Object correspondence data

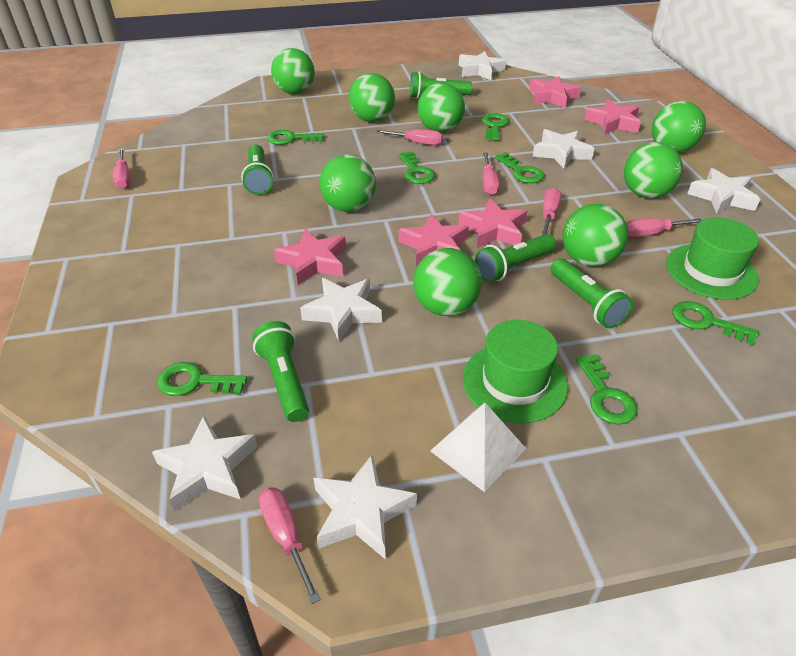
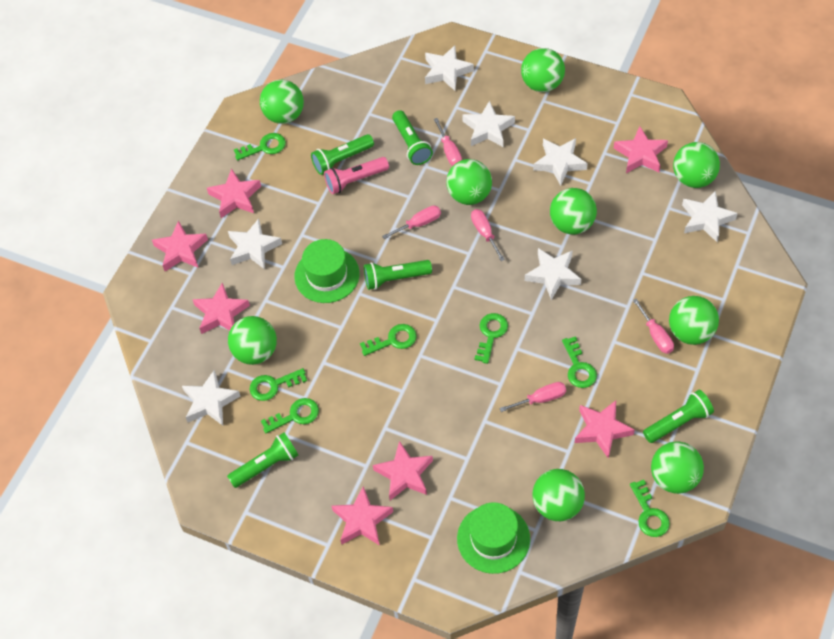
green ball: 8 -> 9
pink flashlight: 0 -> 1
pink screwdriver: 6 -> 5
pink star: 5 -> 7
white pyramid: 1 -> 0
white star: 6 -> 7

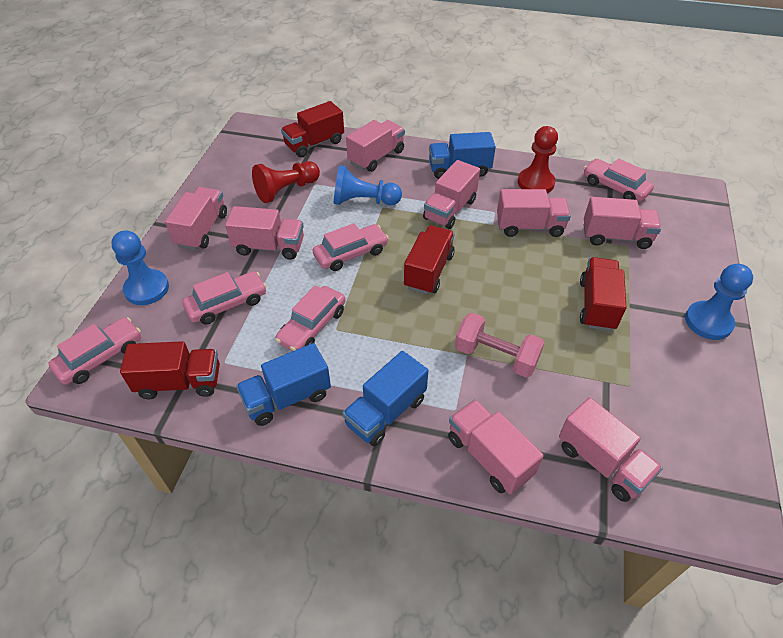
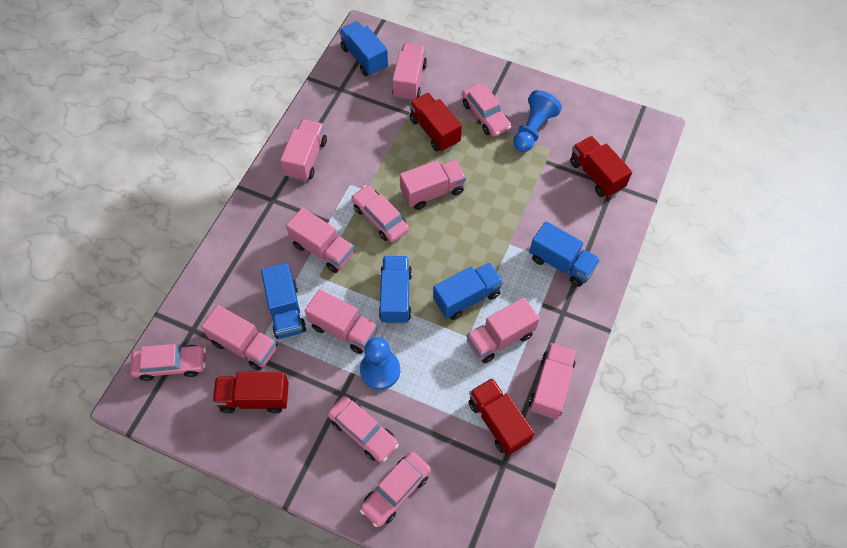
blue pawn: 3 -> 2
blue truck: 3 -> 5
pink dumbbell: 1 -> 0
red pawn: 2 -> 0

YOUR OBJECTIVE
From the line containing "blue pawn: 3 -> 2" through the last line of the entries above, print each line exactly as it stands.

RESPONSE FOR THIS EXERCISE
blue pawn: 3 -> 2
blue truck: 3 -> 5
pink dumbbell: 1 -> 0
red pawn: 2 -> 0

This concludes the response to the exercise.